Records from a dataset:
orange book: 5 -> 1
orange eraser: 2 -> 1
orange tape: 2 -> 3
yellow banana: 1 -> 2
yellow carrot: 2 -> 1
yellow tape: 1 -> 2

REQUIRED WORK >>
Write out again, exactly as they appear above, the lines from the one containing "orange tape: 2 -> 3" to the final line, and only those.

SOLUTION TO THE EXERCISE >>
orange tape: 2 -> 3
yellow banana: 1 -> 2
yellow carrot: 2 -> 1
yellow tape: 1 -> 2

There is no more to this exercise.